___ RECORD EXTRACTS ___
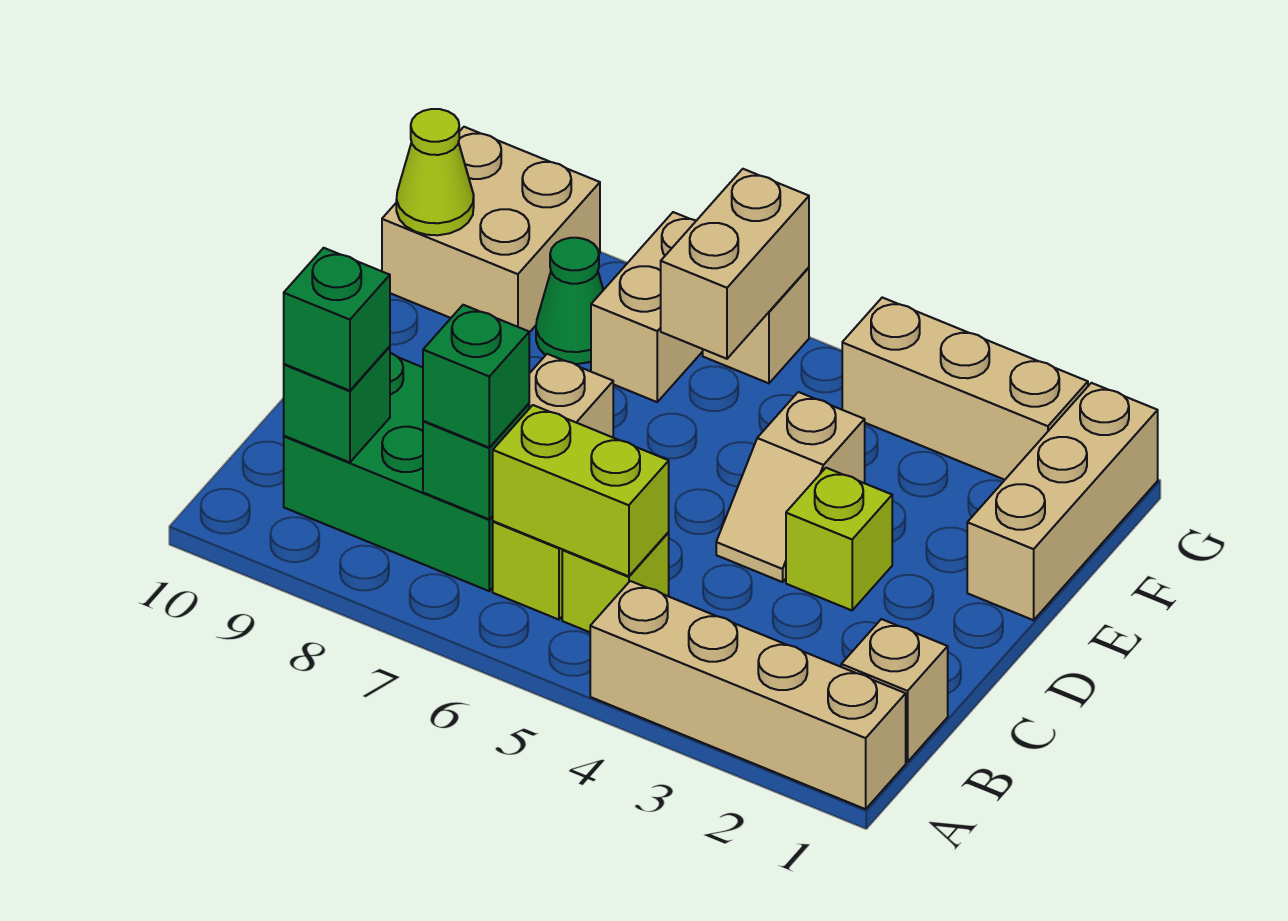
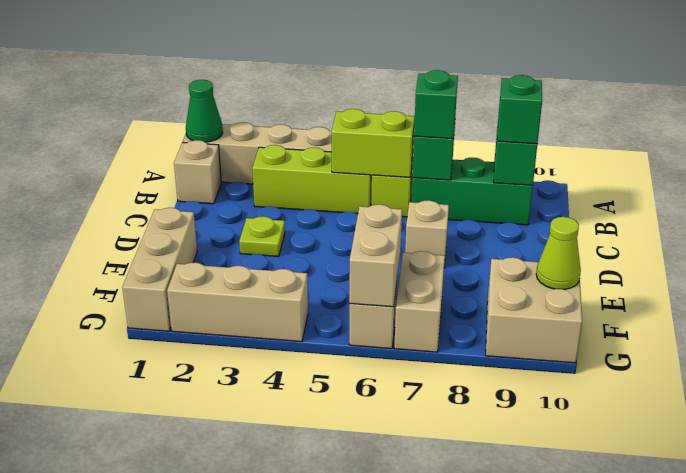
lime brick B5 level 1 -> lime brick B3:B5 level 1
green brick B7:C9 level 1 -> green brick B7:B9 level 1
lime brick D3 level 1 -> lime plate D3 level 1
tan slope D4:E4 level 1 top E -> none
green cone F8 level 1 -> green cone A1 level 2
___
**WHAT THE TASK ASKS:** Quote exactly and only the lines from the one holding "tan slope D4:E4 level 1 top E -> none" through the end of the data.

**YOUR RESPONSE:**
tan slope D4:E4 level 1 top E -> none
green cone F8 level 1 -> green cone A1 level 2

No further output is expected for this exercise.